Top of Supplied material

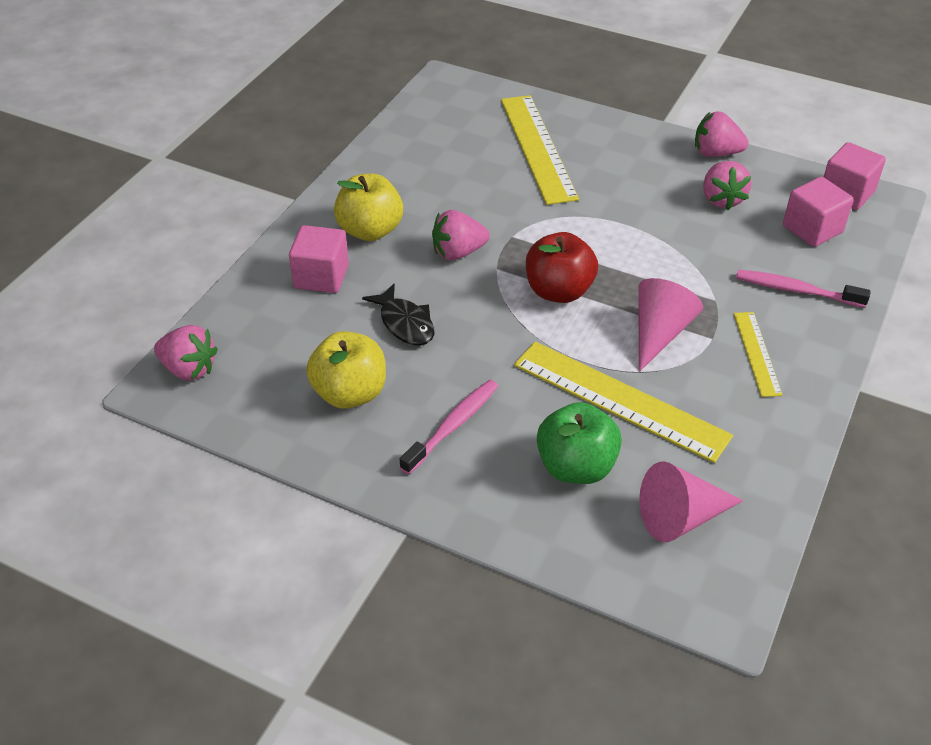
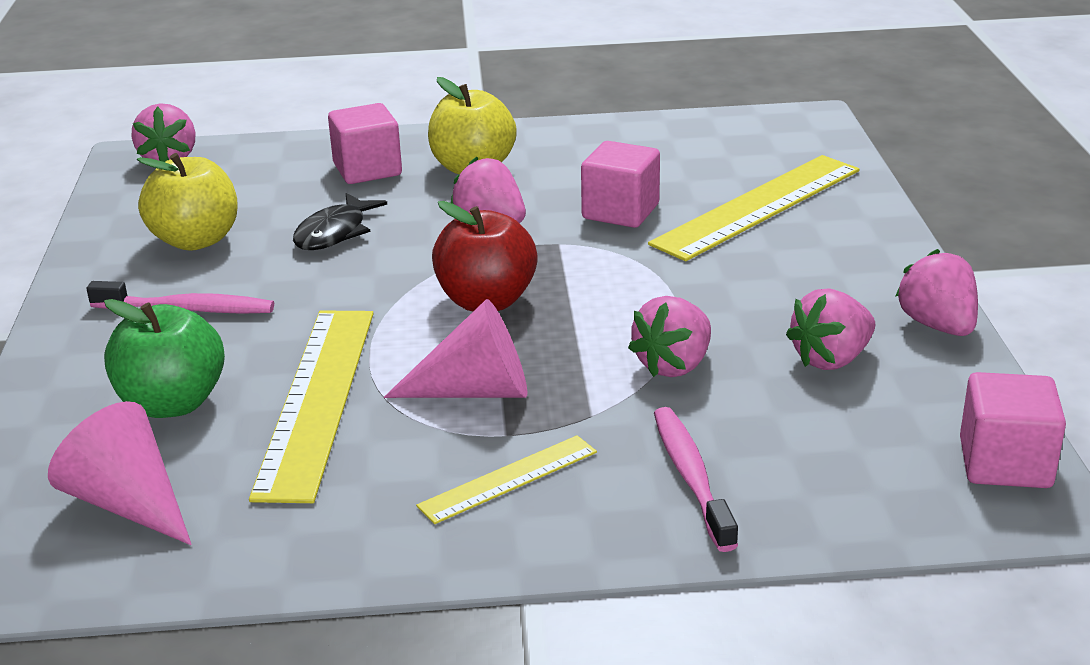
camera: 60 degrees right, 15 degrees down
pink cube [783,177,854,247] -> pink cube moved to [581,141,660,228]
none -> pink strawberry [628,296,711,377]

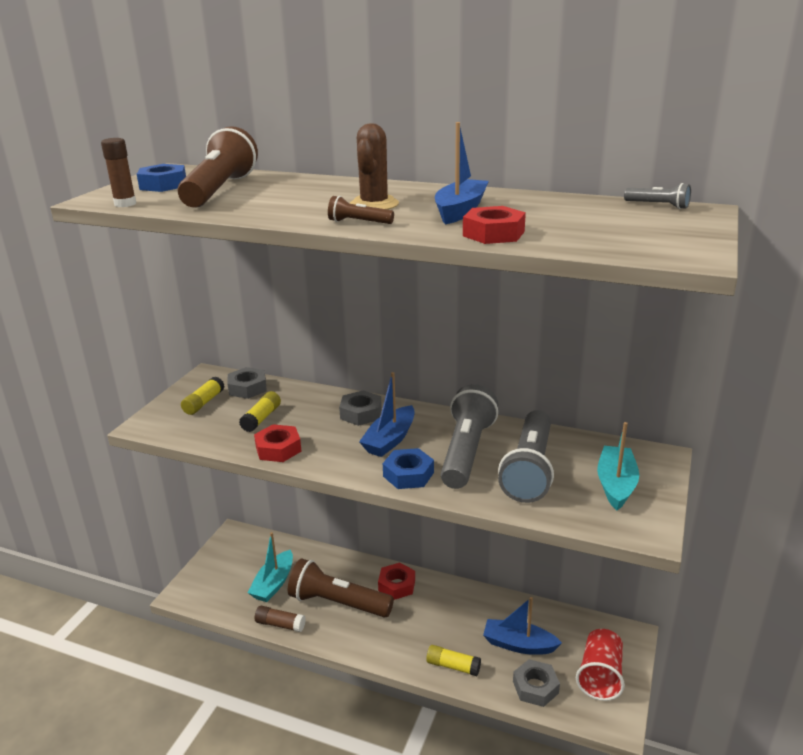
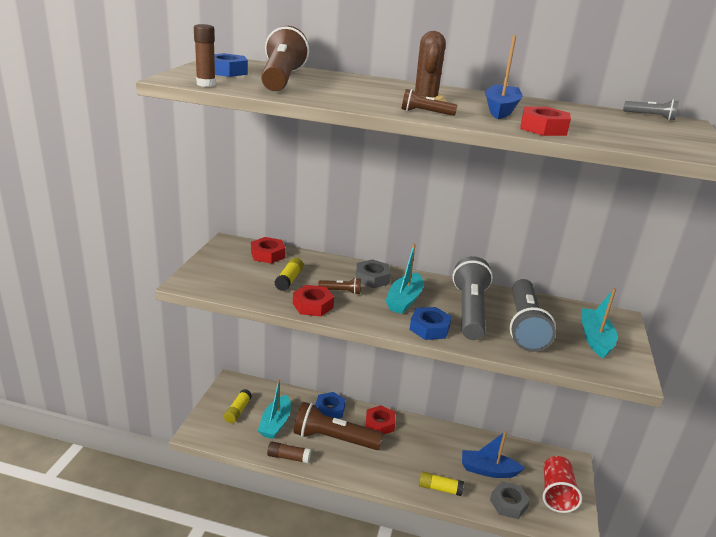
camera: 10 degrees left, 0 degrees up
yellow glue stick [181,376,224,415] -> yellow glue stick moved to [224,389,252,423]
grey nut [227,367,267,399] -> red nut [251,237,286,263]
blue boat [359,372,415,457] -> turquoise boat [386,243,423,314]
none -> blue nut [315,392,346,419]
none -> brown flashlight [318,278,361,295]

Bottom of Supplied material

* **Activity**
Print every line from the one that contains "none -> blue nut [315,392,346,419]" to the end of the records, exactly as written, and nothing more.

* **Completed task**
none -> blue nut [315,392,346,419]
none -> brown flashlight [318,278,361,295]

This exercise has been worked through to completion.